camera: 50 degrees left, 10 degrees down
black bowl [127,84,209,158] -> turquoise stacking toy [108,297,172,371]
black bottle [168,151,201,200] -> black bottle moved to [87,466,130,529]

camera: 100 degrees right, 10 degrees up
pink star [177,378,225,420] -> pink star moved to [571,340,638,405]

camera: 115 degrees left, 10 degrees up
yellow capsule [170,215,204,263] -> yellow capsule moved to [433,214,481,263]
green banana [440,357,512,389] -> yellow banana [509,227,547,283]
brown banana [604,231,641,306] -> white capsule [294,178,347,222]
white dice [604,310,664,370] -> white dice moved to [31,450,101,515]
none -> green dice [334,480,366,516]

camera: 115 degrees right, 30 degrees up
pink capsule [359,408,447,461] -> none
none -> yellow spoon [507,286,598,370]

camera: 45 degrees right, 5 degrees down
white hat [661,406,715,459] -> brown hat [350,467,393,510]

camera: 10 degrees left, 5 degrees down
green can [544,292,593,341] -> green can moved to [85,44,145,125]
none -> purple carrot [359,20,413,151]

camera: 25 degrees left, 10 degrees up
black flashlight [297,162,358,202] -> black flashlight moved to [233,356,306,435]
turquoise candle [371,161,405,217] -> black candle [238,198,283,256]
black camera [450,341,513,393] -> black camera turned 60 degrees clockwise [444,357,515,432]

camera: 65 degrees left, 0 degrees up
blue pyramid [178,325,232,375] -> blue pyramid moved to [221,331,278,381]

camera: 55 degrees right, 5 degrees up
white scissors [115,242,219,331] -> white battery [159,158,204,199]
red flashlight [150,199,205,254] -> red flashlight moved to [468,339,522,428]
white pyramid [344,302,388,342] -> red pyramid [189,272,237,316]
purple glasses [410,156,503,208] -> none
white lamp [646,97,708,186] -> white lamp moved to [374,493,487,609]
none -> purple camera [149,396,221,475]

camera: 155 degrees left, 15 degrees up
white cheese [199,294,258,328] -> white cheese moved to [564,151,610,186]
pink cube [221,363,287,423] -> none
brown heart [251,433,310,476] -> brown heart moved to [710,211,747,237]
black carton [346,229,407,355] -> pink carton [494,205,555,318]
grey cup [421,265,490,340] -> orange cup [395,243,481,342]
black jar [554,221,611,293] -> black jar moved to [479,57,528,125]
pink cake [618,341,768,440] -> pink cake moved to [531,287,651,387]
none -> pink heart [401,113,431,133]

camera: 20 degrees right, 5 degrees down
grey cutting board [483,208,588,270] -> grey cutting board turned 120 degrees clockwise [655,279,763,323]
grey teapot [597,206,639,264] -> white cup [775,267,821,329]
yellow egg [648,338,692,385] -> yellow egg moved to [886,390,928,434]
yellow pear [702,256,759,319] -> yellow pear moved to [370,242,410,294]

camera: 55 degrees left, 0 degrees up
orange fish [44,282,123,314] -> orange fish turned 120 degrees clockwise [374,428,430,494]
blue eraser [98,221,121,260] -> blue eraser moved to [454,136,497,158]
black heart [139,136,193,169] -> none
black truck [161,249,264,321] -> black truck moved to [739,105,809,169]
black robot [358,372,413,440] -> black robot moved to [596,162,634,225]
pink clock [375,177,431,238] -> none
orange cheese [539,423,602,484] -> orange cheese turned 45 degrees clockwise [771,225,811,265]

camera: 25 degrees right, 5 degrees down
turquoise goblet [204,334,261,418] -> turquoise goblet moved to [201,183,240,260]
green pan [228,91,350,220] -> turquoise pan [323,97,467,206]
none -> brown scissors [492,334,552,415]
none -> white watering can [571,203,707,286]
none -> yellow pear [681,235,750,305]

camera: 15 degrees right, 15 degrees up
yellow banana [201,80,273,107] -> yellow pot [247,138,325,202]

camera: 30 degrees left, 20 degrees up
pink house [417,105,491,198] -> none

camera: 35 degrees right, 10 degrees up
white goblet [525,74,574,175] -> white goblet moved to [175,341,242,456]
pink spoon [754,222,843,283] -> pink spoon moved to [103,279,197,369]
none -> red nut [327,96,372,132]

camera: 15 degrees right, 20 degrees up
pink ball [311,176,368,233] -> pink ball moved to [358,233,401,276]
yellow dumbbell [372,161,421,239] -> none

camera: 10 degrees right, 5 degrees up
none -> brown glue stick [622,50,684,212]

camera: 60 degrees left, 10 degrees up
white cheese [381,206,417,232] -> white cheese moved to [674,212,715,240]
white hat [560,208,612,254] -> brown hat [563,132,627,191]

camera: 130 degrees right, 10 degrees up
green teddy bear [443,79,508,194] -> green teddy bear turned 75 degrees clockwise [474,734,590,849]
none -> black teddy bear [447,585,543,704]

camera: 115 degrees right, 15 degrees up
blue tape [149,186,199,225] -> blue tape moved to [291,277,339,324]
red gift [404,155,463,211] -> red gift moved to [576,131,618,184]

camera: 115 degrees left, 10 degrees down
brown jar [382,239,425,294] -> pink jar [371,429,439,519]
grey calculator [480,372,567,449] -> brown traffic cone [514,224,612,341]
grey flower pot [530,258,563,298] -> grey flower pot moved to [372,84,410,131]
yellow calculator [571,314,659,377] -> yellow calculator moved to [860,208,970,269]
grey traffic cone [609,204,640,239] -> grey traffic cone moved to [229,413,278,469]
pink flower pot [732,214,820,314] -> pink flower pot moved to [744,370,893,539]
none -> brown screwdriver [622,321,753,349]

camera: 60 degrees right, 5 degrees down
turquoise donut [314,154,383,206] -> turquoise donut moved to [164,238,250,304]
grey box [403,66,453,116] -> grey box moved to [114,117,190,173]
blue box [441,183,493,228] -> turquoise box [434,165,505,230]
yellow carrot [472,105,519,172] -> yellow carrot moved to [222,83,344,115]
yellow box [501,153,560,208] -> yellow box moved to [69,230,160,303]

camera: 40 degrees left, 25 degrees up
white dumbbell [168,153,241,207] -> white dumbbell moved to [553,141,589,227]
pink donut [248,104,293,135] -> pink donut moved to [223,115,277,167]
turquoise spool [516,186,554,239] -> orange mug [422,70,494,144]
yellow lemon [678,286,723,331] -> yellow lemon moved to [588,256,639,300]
================
> _Task to carry out_: The answer must be a word-for-word reproduction of every record above.

> _Written response_:
camera: 50 degrees left, 10 degrees down
black bowl [127,84,209,158] -> turquoise stacking toy [108,297,172,371]
black bottle [168,151,201,200] -> black bottle moved to [87,466,130,529]

camera: 100 degrees right, 10 degrees up
pink star [177,378,225,420] -> pink star moved to [571,340,638,405]

camera: 115 degrees left, 10 degrees up
yellow capsule [170,215,204,263] -> yellow capsule moved to [433,214,481,263]
green banana [440,357,512,389] -> yellow banana [509,227,547,283]
brown banana [604,231,641,306] -> white capsule [294,178,347,222]
white dice [604,310,664,370] -> white dice moved to [31,450,101,515]
none -> green dice [334,480,366,516]

camera: 115 degrees right, 30 degrees up
pink capsule [359,408,447,461] -> none
none -> yellow spoon [507,286,598,370]

camera: 45 degrees right, 5 degrees down
white hat [661,406,715,459] -> brown hat [350,467,393,510]

camera: 10 degrees left, 5 degrees down
green can [544,292,593,341] -> green can moved to [85,44,145,125]
none -> purple carrot [359,20,413,151]

camera: 25 degrees left, 10 degrees up
black flashlight [297,162,358,202] -> black flashlight moved to [233,356,306,435]
turquoise candle [371,161,405,217] -> black candle [238,198,283,256]
black camera [450,341,513,393] -> black camera turned 60 degrees clockwise [444,357,515,432]

camera: 65 degrees left, 0 degrees up
blue pyramid [178,325,232,375] -> blue pyramid moved to [221,331,278,381]

camera: 55 degrees right, 5 degrees up
white scissors [115,242,219,331] -> white battery [159,158,204,199]
red flashlight [150,199,205,254] -> red flashlight moved to [468,339,522,428]
white pyramid [344,302,388,342] -> red pyramid [189,272,237,316]
purple glasses [410,156,503,208] -> none
white lamp [646,97,708,186] -> white lamp moved to [374,493,487,609]
none -> purple camera [149,396,221,475]

camera: 155 degrees left, 15 degrees up
white cheese [199,294,258,328] -> white cheese moved to [564,151,610,186]
pink cube [221,363,287,423] -> none
brown heart [251,433,310,476] -> brown heart moved to [710,211,747,237]
black carton [346,229,407,355] -> pink carton [494,205,555,318]
grey cup [421,265,490,340] -> orange cup [395,243,481,342]
black jar [554,221,611,293] -> black jar moved to [479,57,528,125]
pink cake [618,341,768,440] -> pink cake moved to [531,287,651,387]
none -> pink heart [401,113,431,133]

camera: 20 degrees right, 5 degrees down
grey cutting board [483,208,588,270] -> grey cutting board turned 120 degrees clockwise [655,279,763,323]
grey teapot [597,206,639,264] -> white cup [775,267,821,329]
yellow egg [648,338,692,385] -> yellow egg moved to [886,390,928,434]
yellow pear [702,256,759,319] -> yellow pear moved to [370,242,410,294]

camera: 55 degrees left, 0 degrees up
orange fish [44,282,123,314] -> orange fish turned 120 degrees clockwise [374,428,430,494]
blue eraser [98,221,121,260] -> blue eraser moved to [454,136,497,158]
black heart [139,136,193,169] -> none
black truck [161,249,264,321] -> black truck moved to [739,105,809,169]
black robot [358,372,413,440] -> black robot moved to [596,162,634,225]
pink clock [375,177,431,238] -> none
orange cheese [539,423,602,484] -> orange cheese turned 45 degrees clockwise [771,225,811,265]

camera: 25 degrees right, 5 degrees down
turquoise goblet [204,334,261,418] -> turquoise goblet moved to [201,183,240,260]
green pan [228,91,350,220] -> turquoise pan [323,97,467,206]
none -> brown scissors [492,334,552,415]
none -> white watering can [571,203,707,286]
none -> yellow pear [681,235,750,305]

camera: 15 degrees right, 15 degrees up
yellow banana [201,80,273,107] -> yellow pot [247,138,325,202]

camera: 30 degrees left, 20 degrees up
pink house [417,105,491,198] -> none

camera: 35 degrees right, 10 degrees up
white goblet [525,74,574,175] -> white goblet moved to [175,341,242,456]
pink spoon [754,222,843,283] -> pink spoon moved to [103,279,197,369]
none -> red nut [327,96,372,132]

camera: 15 degrees right, 20 degrees up
pink ball [311,176,368,233] -> pink ball moved to [358,233,401,276]
yellow dumbbell [372,161,421,239] -> none

camera: 10 degrees right, 5 degrees up
none -> brown glue stick [622,50,684,212]

camera: 60 degrees left, 10 degrees up
white cheese [381,206,417,232] -> white cheese moved to [674,212,715,240]
white hat [560,208,612,254] -> brown hat [563,132,627,191]

camera: 130 degrees right, 10 degrees up
green teddy bear [443,79,508,194] -> green teddy bear turned 75 degrees clockwise [474,734,590,849]
none -> black teddy bear [447,585,543,704]

camera: 115 degrees right, 15 degrees up
blue tape [149,186,199,225] -> blue tape moved to [291,277,339,324]
red gift [404,155,463,211] -> red gift moved to [576,131,618,184]

camera: 115 degrees left, 10 degrees down
brown jar [382,239,425,294] -> pink jar [371,429,439,519]
grey calculator [480,372,567,449] -> brown traffic cone [514,224,612,341]
grey flower pot [530,258,563,298] -> grey flower pot moved to [372,84,410,131]
yellow calculator [571,314,659,377] -> yellow calculator moved to [860,208,970,269]
grey traffic cone [609,204,640,239] -> grey traffic cone moved to [229,413,278,469]
pink flower pot [732,214,820,314] -> pink flower pot moved to [744,370,893,539]
none -> brown screwdriver [622,321,753,349]

camera: 60 degrees right, 5 degrees down
turquoise donut [314,154,383,206] -> turquoise donut moved to [164,238,250,304]
grey box [403,66,453,116] -> grey box moved to [114,117,190,173]
blue box [441,183,493,228] -> turquoise box [434,165,505,230]
yellow carrot [472,105,519,172] -> yellow carrot moved to [222,83,344,115]
yellow box [501,153,560,208] -> yellow box moved to [69,230,160,303]

camera: 40 degrees left, 25 degrees up
white dumbbell [168,153,241,207] -> white dumbbell moved to [553,141,589,227]
pink donut [248,104,293,135] -> pink donut moved to [223,115,277,167]
turquoise spool [516,186,554,239] -> orange mug [422,70,494,144]
yellow lemon [678,286,723,331] -> yellow lemon moved to [588,256,639,300]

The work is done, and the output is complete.